Word for word, transcribe all the entries shown below.
Start of AVAILABLE RECORDS
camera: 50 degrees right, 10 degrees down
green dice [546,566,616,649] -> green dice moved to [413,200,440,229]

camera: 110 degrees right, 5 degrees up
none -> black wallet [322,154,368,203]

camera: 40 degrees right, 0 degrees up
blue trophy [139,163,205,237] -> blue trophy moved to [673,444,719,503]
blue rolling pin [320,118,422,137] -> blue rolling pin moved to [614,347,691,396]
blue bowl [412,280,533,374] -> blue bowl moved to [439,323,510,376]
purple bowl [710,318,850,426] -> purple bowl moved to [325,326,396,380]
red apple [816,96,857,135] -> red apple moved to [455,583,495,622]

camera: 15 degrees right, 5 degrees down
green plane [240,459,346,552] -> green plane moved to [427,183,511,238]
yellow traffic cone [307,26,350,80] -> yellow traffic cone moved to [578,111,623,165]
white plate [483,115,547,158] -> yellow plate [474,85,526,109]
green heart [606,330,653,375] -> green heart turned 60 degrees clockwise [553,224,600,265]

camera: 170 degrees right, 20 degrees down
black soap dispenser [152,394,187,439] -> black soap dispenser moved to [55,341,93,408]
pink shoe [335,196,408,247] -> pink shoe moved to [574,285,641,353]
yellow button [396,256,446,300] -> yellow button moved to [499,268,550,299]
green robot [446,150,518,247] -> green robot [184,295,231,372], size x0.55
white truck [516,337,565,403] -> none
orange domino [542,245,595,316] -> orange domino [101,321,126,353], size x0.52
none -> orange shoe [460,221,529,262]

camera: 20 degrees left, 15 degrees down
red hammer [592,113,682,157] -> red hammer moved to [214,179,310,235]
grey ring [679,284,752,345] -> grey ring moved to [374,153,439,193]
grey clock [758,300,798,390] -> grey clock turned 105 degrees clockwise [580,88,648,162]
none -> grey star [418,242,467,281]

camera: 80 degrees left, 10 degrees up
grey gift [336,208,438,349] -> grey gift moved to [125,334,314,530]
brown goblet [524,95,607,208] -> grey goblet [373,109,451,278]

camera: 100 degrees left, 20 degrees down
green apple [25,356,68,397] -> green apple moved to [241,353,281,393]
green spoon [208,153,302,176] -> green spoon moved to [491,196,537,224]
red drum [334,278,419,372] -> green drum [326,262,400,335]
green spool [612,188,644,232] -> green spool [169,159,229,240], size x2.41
End of AVAILABLE RECORDS
■ YOUR RESPONSE:
camera: 50 degrees right, 10 degrees down
green dice [546,566,616,649] -> green dice moved to [413,200,440,229]

camera: 110 degrees right, 5 degrees up
none -> black wallet [322,154,368,203]

camera: 40 degrees right, 0 degrees up
blue trophy [139,163,205,237] -> blue trophy moved to [673,444,719,503]
blue rolling pin [320,118,422,137] -> blue rolling pin moved to [614,347,691,396]
blue bowl [412,280,533,374] -> blue bowl moved to [439,323,510,376]
purple bowl [710,318,850,426] -> purple bowl moved to [325,326,396,380]
red apple [816,96,857,135] -> red apple moved to [455,583,495,622]

camera: 15 degrees right, 5 degrees down
green plane [240,459,346,552] -> green plane moved to [427,183,511,238]
yellow traffic cone [307,26,350,80] -> yellow traffic cone moved to [578,111,623,165]
white plate [483,115,547,158] -> yellow plate [474,85,526,109]
green heart [606,330,653,375] -> green heart turned 60 degrees clockwise [553,224,600,265]

camera: 170 degrees right, 20 degrees down
black soap dispenser [152,394,187,439] -> black soap dispenser moved to [55,341,93,408]
pink shoe [335,196,408,247] -> pink shoe moved to [574,285,641,353]
yellow button [396,256,446,300] -> yellow button moved to [499,268,550,299]
green robot [446,150,518,247] -> green robot [184,295,231,372], size x0.55
white truck [516,337,565,403] -> none
orange domino [542,245,595,316] -> orange domino [101,321,126,353], size x0.52
none -> orange shoe [460,221,529,262]

camera: 20 degrees left, 15 degrees down
red hammer [592,113,682,157] -> red hammer moved to [214,179,310,235]
grey ring [679,284,752,345] -> grey ring moved to [374,153,439,193]
grey clock [758,300,798,390] -> grey clock turned 105 degrees clockwise [580,88,648,162]
none -> grey star [418,242,467,281]

camera: 80 degrees left, 10 degrees up
grey gift [336,208,438,349] -> grey gift moved to [125,334,314,530]
brown goblet [524,95,607,208] -> grey goblet [373,109,451,278]

camera: 100 degrees left, 20 degrees down
green apple [25,356,68,397] -> green apple moved to [241,353,281,393]
green spoon [208,153,302,176] -> green spoon moved to [491,196,537,224]
red drum [334,278,419,372] -> green drum [326,262,400,335]
green spool [612,188,644,232] -> green spool [169,159,229,240], size x2.41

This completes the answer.